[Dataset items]
▬▬▬▬▬▬▬▬▬▬

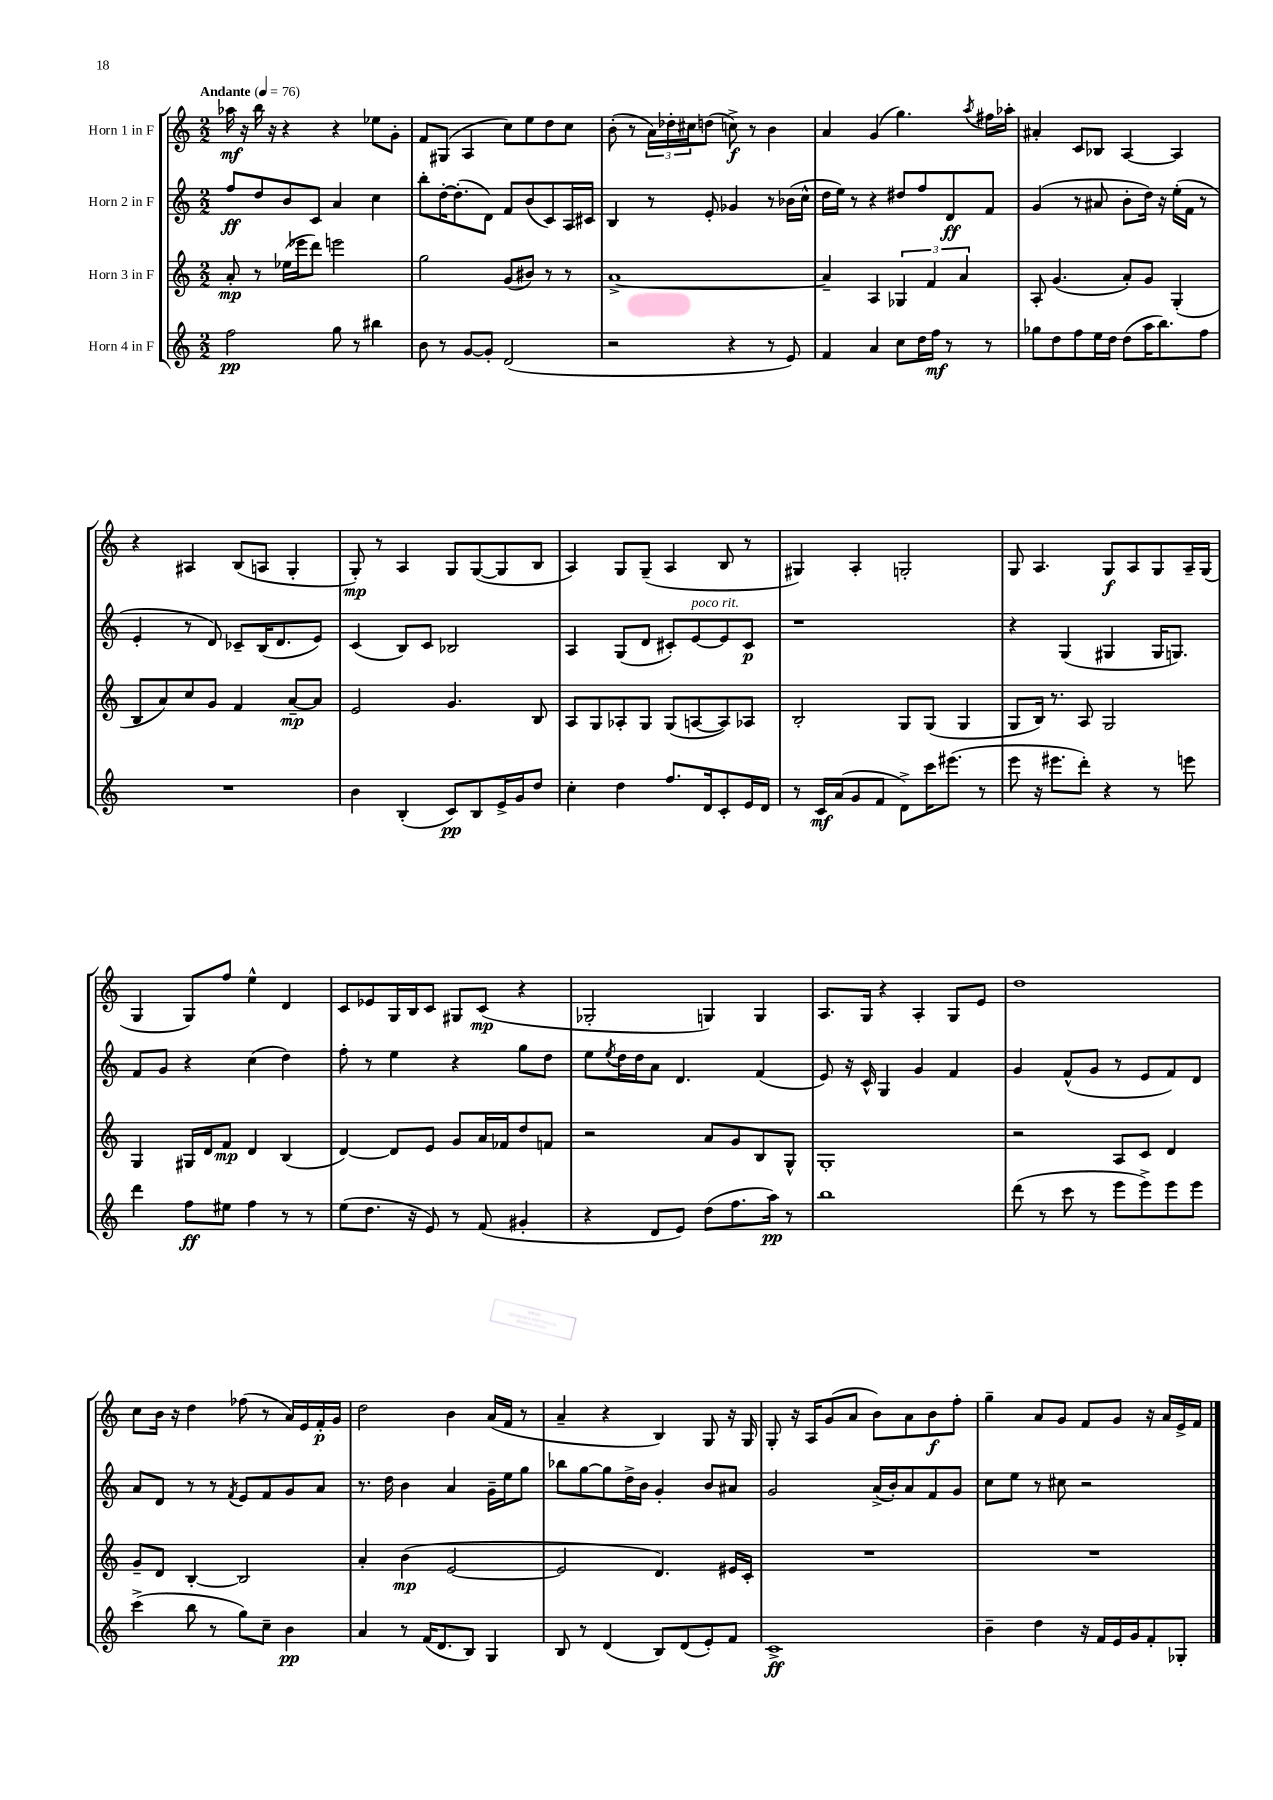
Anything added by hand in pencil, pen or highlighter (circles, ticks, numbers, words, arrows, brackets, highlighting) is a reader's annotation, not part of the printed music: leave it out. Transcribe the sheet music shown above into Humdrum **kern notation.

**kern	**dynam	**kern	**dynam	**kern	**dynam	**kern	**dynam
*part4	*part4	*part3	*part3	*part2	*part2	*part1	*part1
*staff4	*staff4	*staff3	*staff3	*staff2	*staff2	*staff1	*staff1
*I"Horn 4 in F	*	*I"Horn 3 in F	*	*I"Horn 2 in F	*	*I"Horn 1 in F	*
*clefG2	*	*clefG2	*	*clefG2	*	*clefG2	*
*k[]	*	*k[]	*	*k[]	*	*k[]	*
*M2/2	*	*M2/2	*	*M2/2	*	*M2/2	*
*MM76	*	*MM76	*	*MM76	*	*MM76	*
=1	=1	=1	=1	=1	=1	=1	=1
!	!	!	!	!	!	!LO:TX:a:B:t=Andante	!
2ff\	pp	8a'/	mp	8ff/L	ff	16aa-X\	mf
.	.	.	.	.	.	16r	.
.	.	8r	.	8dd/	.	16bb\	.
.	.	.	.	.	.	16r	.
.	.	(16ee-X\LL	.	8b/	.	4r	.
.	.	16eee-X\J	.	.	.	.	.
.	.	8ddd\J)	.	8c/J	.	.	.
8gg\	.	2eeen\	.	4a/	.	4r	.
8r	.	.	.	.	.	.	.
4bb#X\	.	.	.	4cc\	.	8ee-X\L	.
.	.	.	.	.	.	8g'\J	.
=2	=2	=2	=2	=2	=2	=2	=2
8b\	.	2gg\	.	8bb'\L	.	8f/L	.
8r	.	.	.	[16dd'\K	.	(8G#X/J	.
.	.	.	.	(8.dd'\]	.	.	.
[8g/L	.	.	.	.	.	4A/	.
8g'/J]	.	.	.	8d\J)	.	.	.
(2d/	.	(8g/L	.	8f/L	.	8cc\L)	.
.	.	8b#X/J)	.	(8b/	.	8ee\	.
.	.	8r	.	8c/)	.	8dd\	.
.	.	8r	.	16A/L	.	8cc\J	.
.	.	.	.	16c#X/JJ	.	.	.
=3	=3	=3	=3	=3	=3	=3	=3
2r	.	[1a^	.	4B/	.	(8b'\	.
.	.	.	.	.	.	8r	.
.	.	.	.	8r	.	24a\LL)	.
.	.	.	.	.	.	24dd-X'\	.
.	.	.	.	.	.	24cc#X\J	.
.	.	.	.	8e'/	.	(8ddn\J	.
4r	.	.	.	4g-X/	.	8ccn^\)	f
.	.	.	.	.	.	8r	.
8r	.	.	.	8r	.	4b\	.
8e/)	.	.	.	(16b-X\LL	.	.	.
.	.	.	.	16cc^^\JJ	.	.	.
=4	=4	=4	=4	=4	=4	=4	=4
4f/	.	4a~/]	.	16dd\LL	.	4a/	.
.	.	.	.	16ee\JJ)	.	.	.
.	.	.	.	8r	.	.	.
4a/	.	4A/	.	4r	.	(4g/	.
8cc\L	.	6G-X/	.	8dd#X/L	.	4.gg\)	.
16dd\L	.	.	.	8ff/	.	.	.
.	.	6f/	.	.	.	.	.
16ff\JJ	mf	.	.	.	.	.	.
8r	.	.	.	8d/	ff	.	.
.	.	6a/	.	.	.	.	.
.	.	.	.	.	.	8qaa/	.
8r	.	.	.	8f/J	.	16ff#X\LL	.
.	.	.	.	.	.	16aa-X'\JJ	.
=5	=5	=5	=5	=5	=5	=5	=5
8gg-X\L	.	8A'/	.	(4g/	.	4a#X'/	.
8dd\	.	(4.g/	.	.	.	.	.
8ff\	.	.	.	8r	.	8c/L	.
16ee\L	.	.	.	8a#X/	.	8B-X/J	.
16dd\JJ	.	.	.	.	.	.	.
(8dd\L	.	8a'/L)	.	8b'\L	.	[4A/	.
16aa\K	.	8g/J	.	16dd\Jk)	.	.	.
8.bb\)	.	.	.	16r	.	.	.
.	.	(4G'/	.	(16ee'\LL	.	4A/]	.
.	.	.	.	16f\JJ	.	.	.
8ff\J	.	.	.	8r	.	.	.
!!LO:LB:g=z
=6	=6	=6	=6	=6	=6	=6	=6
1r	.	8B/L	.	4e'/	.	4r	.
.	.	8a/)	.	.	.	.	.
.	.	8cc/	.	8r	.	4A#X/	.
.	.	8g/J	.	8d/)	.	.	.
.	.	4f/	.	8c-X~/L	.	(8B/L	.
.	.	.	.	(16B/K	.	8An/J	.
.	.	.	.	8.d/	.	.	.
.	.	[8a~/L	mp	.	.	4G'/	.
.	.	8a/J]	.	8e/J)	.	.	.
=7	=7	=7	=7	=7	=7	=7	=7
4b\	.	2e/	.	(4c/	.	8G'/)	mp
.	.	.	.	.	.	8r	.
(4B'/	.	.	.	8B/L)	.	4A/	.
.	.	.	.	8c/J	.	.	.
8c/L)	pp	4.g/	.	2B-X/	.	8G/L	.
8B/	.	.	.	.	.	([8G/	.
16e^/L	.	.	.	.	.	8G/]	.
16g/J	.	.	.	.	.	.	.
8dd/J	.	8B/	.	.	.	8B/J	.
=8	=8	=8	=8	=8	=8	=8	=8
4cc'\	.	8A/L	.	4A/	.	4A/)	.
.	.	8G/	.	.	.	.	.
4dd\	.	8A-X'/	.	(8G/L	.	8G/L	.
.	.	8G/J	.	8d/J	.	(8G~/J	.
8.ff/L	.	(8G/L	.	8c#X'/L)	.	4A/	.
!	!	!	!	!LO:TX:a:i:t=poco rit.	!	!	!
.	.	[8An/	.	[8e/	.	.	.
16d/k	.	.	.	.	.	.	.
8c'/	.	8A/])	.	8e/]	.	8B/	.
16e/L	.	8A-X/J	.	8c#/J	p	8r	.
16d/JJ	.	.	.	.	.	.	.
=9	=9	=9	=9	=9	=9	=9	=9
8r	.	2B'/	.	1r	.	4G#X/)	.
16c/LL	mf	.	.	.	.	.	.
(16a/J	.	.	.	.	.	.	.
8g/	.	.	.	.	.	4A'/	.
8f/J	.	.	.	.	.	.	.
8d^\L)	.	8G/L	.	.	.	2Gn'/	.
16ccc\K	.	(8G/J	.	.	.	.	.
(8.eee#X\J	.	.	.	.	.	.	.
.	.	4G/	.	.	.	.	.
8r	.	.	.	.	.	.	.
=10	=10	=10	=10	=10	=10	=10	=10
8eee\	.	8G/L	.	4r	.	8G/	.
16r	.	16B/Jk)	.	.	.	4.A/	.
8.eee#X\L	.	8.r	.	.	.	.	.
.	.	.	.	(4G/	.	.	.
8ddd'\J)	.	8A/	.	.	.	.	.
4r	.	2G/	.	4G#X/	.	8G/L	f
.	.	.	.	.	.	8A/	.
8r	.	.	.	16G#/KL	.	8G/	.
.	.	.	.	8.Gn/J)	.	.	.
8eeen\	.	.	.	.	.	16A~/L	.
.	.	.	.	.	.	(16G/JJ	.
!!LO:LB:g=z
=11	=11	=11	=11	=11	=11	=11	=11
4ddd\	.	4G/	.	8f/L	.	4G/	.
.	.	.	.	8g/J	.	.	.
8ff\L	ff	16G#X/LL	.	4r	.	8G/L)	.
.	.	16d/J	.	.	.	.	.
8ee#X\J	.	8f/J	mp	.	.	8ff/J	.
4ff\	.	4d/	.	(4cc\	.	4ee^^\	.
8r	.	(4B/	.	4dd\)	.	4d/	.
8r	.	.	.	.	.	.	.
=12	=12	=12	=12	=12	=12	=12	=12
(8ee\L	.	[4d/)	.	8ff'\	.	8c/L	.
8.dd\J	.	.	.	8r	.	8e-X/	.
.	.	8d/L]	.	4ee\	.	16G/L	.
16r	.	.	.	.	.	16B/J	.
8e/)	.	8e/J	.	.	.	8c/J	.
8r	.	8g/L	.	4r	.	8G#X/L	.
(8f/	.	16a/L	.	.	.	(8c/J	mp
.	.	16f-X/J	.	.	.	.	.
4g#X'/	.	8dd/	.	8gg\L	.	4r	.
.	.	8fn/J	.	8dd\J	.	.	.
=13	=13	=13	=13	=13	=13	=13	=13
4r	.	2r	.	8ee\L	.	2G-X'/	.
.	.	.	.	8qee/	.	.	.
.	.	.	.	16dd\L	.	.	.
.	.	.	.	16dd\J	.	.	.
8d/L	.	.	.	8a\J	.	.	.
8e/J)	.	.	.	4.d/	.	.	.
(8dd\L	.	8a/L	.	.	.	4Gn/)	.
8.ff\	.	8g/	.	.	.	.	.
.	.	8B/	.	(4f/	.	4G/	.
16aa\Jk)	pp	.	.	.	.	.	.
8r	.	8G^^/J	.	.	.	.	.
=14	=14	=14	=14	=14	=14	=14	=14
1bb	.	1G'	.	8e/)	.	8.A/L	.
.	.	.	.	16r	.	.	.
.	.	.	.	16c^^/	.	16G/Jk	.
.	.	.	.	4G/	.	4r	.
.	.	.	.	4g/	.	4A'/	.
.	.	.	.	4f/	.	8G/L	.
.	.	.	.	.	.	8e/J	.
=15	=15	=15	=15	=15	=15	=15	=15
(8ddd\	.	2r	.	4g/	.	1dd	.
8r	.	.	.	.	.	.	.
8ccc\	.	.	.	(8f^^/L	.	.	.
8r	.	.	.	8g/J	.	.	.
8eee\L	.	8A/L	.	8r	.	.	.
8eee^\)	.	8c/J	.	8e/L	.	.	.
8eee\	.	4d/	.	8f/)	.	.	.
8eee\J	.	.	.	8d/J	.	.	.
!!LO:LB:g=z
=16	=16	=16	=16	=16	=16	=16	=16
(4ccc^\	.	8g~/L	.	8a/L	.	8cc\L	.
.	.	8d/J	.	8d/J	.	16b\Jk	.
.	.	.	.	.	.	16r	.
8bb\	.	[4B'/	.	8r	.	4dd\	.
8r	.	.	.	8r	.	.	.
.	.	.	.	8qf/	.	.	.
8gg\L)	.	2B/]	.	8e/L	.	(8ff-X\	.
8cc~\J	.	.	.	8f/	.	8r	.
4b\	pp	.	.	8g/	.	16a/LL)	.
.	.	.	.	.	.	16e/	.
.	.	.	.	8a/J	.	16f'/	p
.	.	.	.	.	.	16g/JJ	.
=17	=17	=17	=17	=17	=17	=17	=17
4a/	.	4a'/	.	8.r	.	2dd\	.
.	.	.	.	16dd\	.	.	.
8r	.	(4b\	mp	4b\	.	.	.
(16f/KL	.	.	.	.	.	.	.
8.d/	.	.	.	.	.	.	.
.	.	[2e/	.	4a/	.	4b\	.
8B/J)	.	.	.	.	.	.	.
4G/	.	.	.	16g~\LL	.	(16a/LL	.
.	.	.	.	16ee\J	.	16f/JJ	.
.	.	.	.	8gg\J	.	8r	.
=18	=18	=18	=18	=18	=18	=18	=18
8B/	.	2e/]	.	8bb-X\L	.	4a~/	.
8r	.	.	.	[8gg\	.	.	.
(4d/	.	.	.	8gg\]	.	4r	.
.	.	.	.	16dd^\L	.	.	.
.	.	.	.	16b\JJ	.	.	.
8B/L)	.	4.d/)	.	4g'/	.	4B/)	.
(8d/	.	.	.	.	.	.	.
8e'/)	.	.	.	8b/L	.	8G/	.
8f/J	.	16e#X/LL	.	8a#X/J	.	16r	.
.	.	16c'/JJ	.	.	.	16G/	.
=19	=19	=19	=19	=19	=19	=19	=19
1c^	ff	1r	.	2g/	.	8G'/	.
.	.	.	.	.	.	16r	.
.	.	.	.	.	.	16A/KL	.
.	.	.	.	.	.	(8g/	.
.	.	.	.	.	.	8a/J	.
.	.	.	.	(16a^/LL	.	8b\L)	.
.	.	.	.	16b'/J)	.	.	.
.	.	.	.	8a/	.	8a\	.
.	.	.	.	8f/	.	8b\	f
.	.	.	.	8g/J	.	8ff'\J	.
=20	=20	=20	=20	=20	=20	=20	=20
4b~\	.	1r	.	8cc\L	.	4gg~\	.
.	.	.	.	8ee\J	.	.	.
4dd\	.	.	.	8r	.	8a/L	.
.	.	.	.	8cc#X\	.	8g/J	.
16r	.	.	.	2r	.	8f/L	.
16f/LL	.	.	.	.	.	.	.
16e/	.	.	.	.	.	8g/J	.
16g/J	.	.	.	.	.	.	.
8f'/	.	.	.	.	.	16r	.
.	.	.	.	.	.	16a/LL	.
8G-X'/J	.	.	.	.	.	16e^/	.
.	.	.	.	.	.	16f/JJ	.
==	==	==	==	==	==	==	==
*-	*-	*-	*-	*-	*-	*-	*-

▬▬▬▬▬▬▬▬▬▬

*What you need to do*.
Copy out each line of the records above that contains the string "kern". Case matters.

*Solution for this problem*.
Anything added by hand in pencil, pen or highlighter (circles, ticks, numbers, words, arrows, brackets, highlighting) is a reader's annotation, not part of the printed music: leave it out. Transcribe the sheet music shown above into Humdrum **kern notation.
**kern	**dynam	**kern	**dynam	**kern	**dynam	**kern	**dynam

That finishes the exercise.